Work to complete
The copy you return must match the listing word for word and carry no pictures.

Information supplied
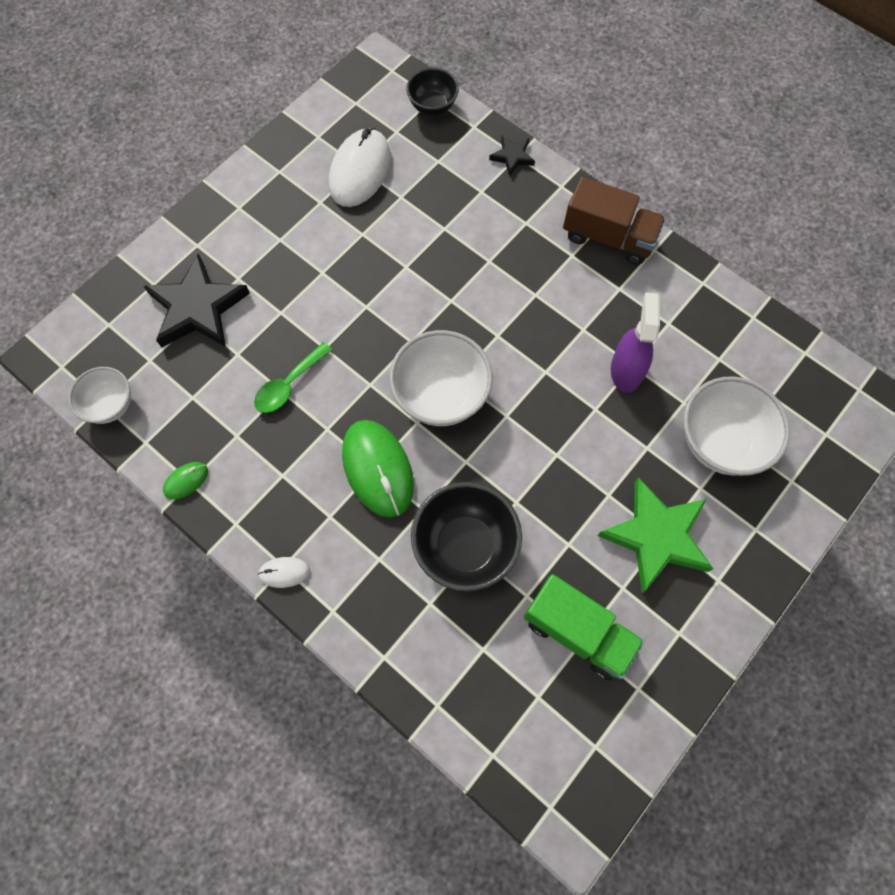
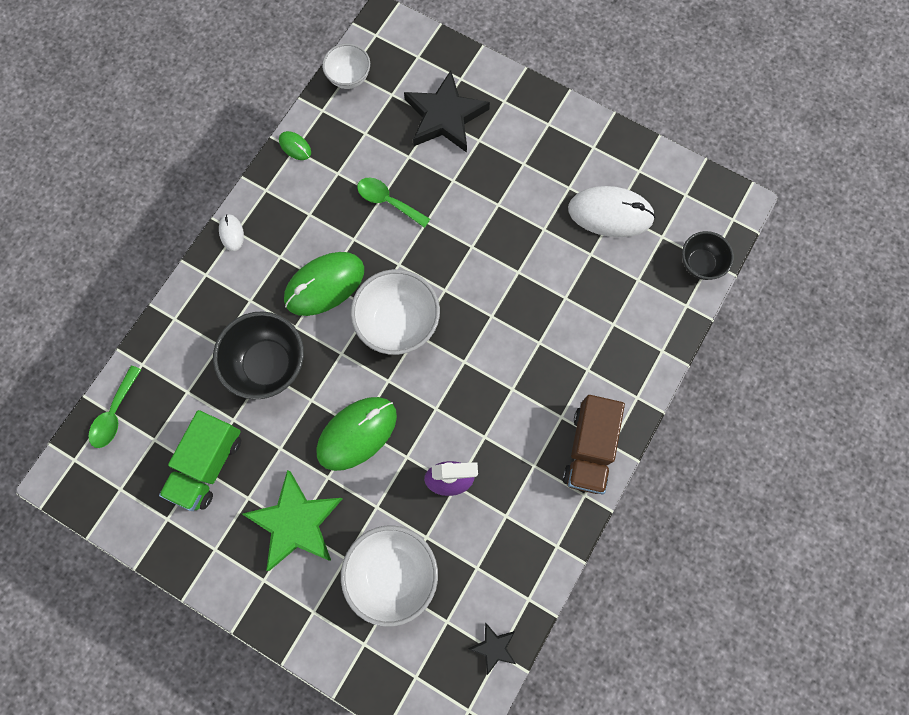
camera: 80 degrees right, 5 degrees up
(497, 747) = (115, 413): none -> green spoon
(512, 157) = (660, 346): black star -> black star (494, 647)
(563, 457) = (357, 433): none -> green mouse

Result
camera: 80 degrees right, 5 degrees up
(497, 747) = (115, 413): none -> green spoon
(512, 157) = (660, 346): black star -> black star (494, 647)
(563, 457) = (357, 433): none -> green mouse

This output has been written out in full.